(Given information begins)

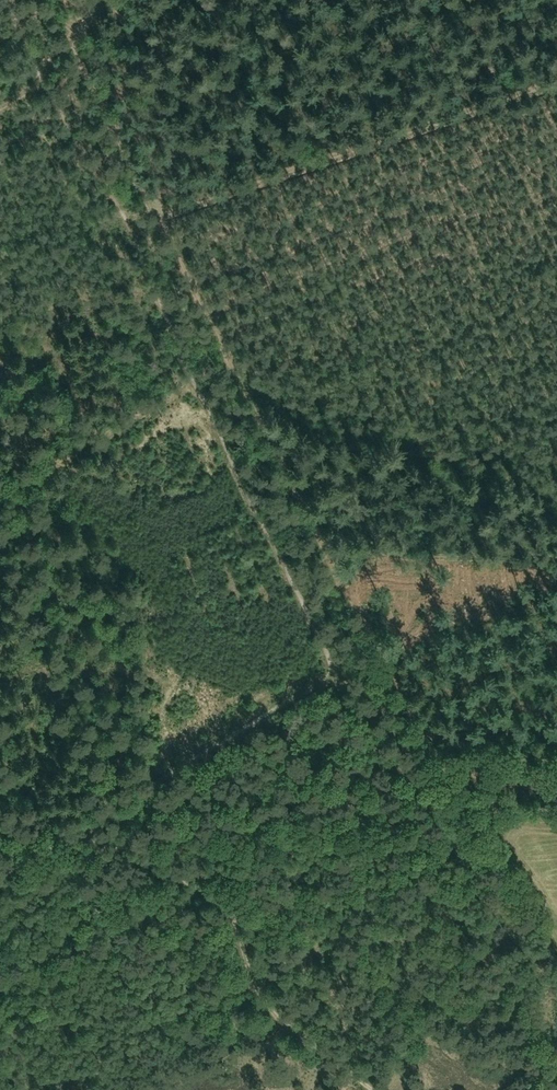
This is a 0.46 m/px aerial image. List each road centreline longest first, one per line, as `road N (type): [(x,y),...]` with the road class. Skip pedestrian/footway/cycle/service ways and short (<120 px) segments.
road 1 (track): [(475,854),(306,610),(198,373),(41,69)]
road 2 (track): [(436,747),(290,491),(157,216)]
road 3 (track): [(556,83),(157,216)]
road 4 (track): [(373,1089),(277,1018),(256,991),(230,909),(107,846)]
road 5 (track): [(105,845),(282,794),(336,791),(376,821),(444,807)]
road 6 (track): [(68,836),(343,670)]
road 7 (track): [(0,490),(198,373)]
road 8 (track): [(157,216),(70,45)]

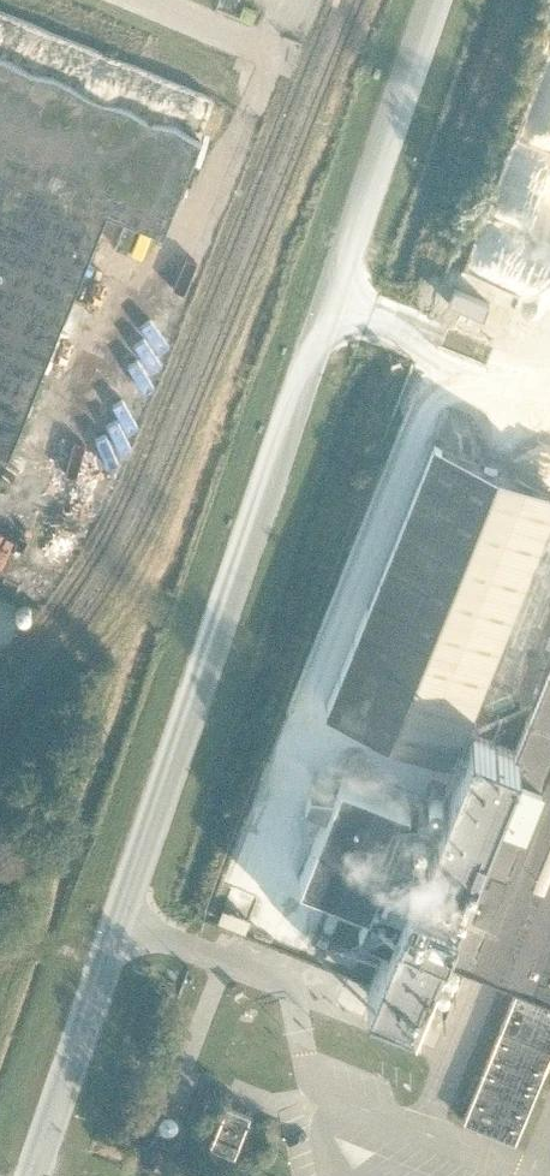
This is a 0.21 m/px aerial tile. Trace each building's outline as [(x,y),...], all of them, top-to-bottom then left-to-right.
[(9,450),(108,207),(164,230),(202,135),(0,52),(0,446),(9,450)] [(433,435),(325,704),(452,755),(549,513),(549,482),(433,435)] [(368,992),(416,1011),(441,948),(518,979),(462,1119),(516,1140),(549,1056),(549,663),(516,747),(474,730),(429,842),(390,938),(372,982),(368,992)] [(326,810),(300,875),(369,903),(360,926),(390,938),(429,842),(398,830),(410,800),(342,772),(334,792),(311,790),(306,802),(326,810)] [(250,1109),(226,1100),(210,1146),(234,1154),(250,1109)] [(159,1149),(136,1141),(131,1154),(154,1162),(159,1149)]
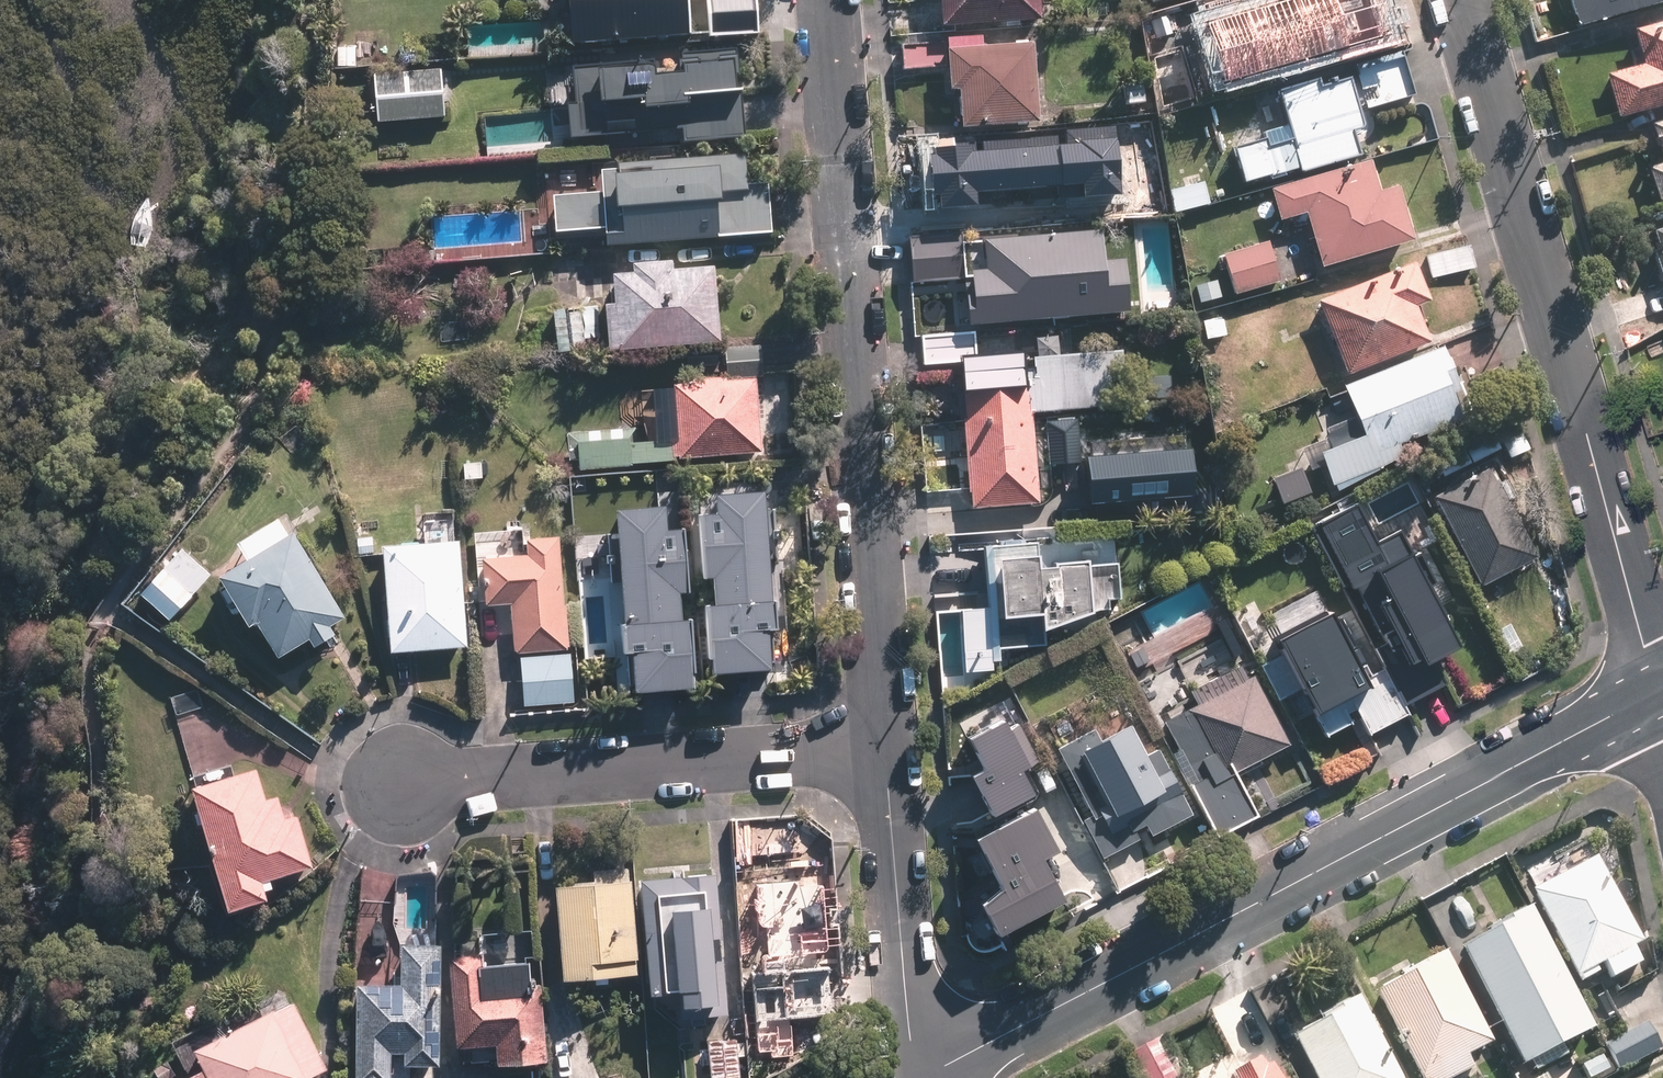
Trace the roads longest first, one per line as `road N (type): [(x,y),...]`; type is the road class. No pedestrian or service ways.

(Given information ends)

Return the listing above word for word. Keep the images out.

This is a 0.46 m/px aerial image. List each road centreline longest first, one per line, as `road N (type): [(x,y),...]` with the road class. Skip pedestrian/footway/cycle/service ways and short (<120 px) segments.
road 1 (track): [(475,854),(306,610),(198,373),(41,69)]
road 2 (track): [(436,747),(290,491),(157,216)]
road 3 (track): [(556,83),(157,216)]
road 4 (track): [(373,1089),(277,1018),(256,991),(230,909),(107,846)]
road 5 (track): [(105,845),(282,794),(336,791),(376,821),(444,807)]
road 6 (track): [(68,836),(343,670)]
road 7 (track): [(0,490),(198,373)]
road 8 (track): [(157,216),(70,45)]

This is a 0.21 m/px aerial tile. Trace each building's outline as [(x,y),...], all of them, top-to-bottom then left-to-right.
[(9,450),(108,207),(164,230),(202,135),(0,52),(0,446),(9,450)] [(433,435),(325,704),(452,755),(549,513),(549,482),(433,435)] [(368,992),(416,1011),(441,948),(518,979),(462,1119),(516,1140),(549,1056),(549,663),(516,747),(474,730),(429,842),(390,938),(372,982),(368,992)] [(326,810),(300,875),(369,903),(360,926),(390,938),(429,842),(398,830),(410,800),(342,772),(334,792),(311,790),(306,802),(326,810)] [(250,1109),(226,1100),(210,1146),(234,1154),(250,1109)] [(159,1149),(136,1141),(131,1154),(154,1162),(159,1149)]
Trace the roads longest first, one per line as `road N (type): [(x,y),...]`; type is the road class. No pedestrian or service ways.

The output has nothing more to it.